Data records Block Start
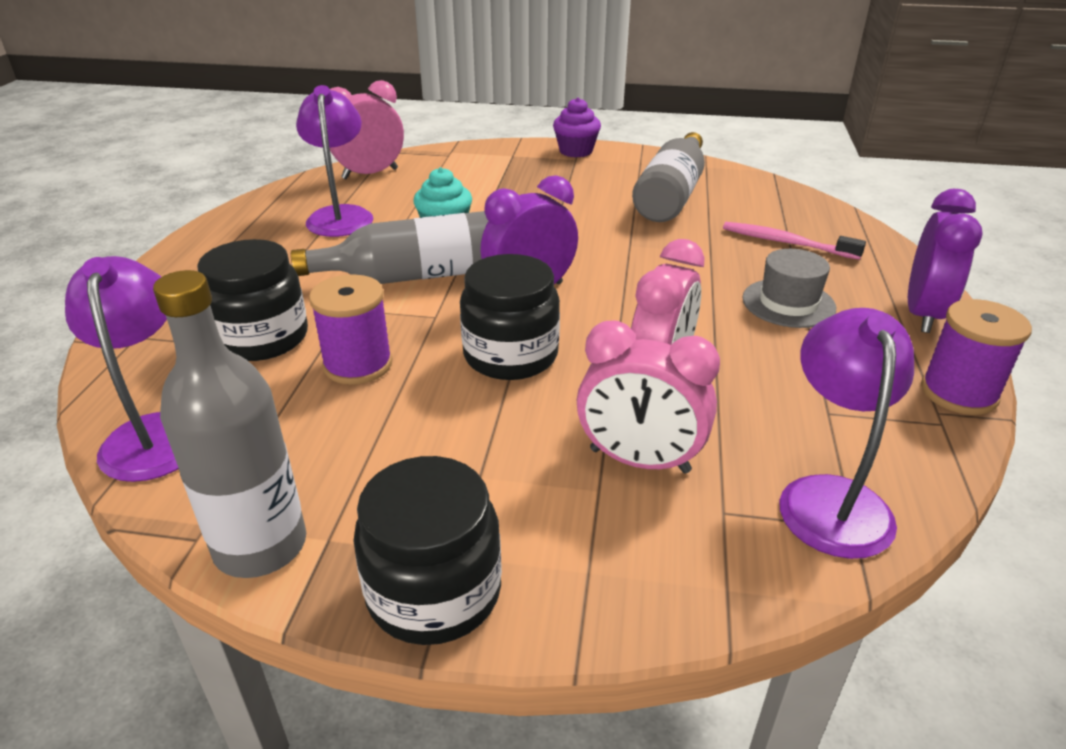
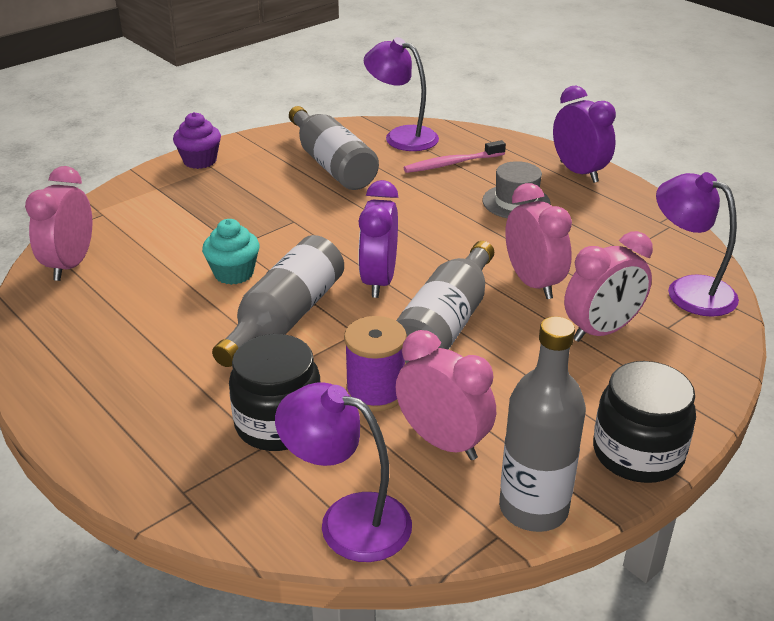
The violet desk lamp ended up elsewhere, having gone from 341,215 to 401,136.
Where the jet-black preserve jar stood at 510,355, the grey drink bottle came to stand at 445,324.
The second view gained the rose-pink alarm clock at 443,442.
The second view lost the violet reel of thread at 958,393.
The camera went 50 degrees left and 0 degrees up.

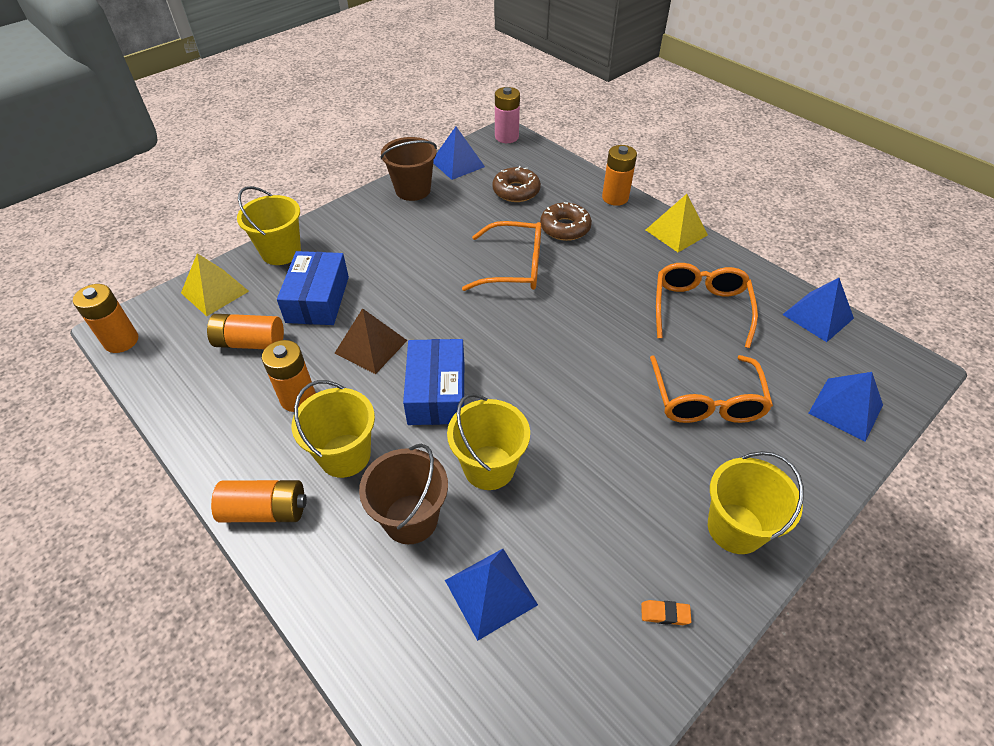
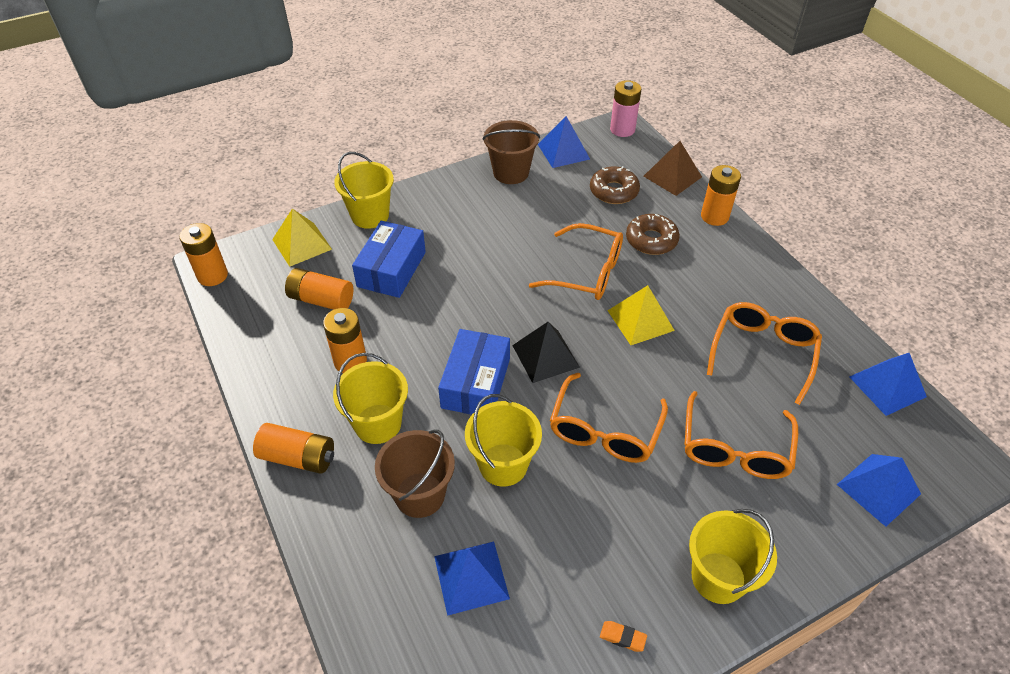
The second view gained the jet-black pyramid shape at 545,356.
The second view gained the orange spectacles at 604,431.
The bright yellow pyramid shape ended up elsewhere, having gone from 676,232 to 640,320.
The russet pyramid shape ended up elsewhere, having gone from 371,346 to 672,176.
The camera went 15 degrees right and 0 degrees up.

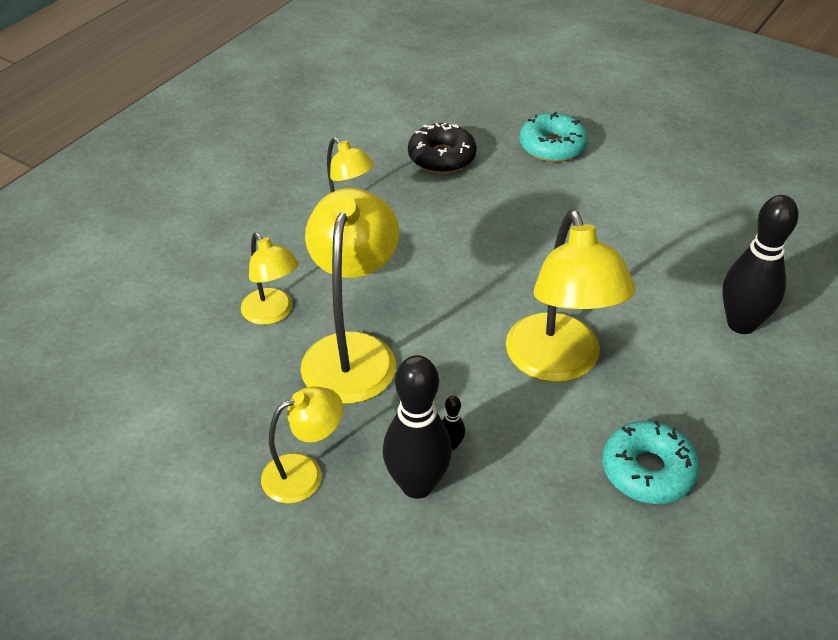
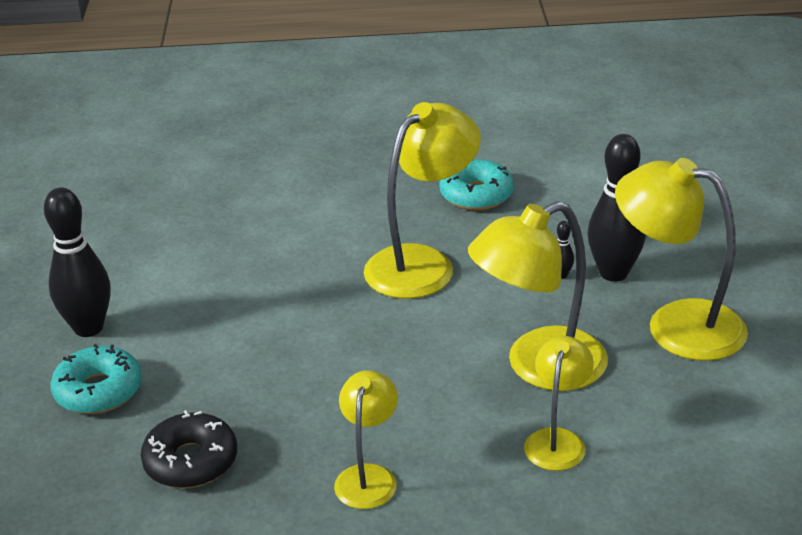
The jet-black bowling pin ended up elsewhere, having gone from 741,324 to 88,328.
The size of the bright yellow desk lamp at 304,473 changed by a factor of 1.74.
The camera went 125 degrees left and 10 degrees down.

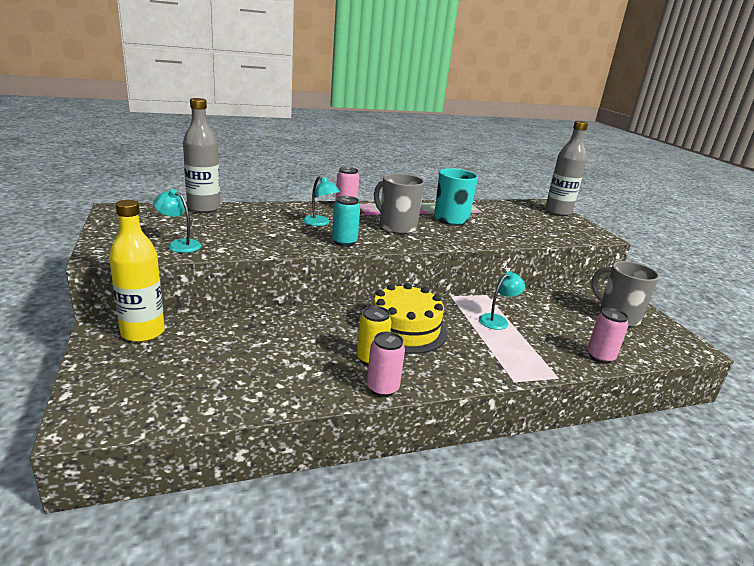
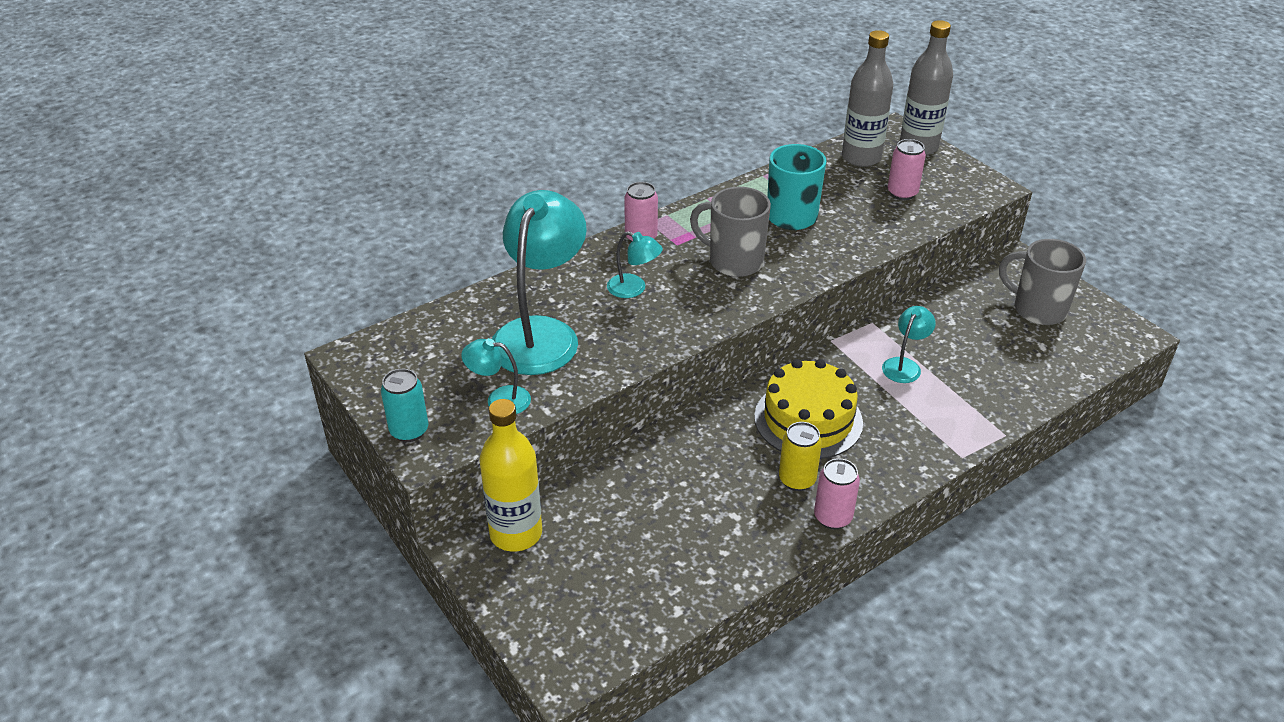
The teal soda can ended up elsewhere, having gone from 344,242 to 409,431.
The second view gained the teal desk lamp at 541,333.
The grey drink bottle ended up elsewhere, having gone from 204,208 to 861,158.
The rose-pink soda can ended up elsewhere, having gone from 600,357 to 902,193.
The camera went 15 degrees left and 15 degrees up.

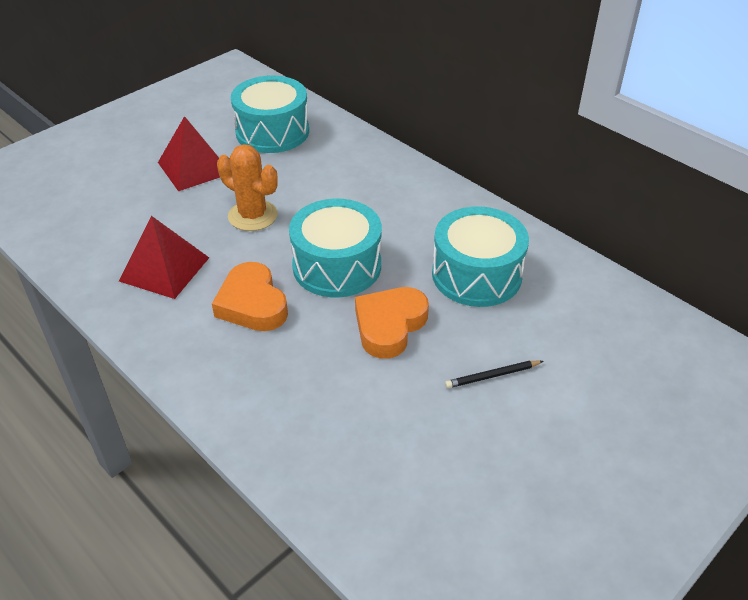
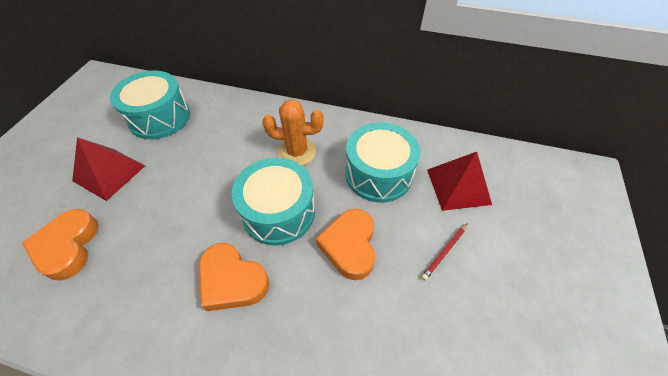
The second view gained the orange heart at 68,247.
The orange saguaro cactus ended up elsewhere, having gone from 252,216 to 297,152.
What was the jet-black wooden pencil at 492,376 turned into the red wooden pencil at 444,252.
The red pyramid shape ended up elsewhere, having gone from 164,269 to 458,186.
The camera went 30 degrees left and 10 degrees up.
Data records Block End
» Instructions to follow: Only lines go in the copy, not pictures. Transcribe exactly from the start of the listing through the line containing "The second view lost".

» Answer section:
The violet desk lamp ended up elsewhere, having gone from 341,215 to 401,136.
Where the jet-black preserve jar stood at 510,355, the grey drink bottle came to stand at 445,324.
The second view gained the rose-pink alarm clock at 443,442.
The second view lost the violet reel of thread at 958,393.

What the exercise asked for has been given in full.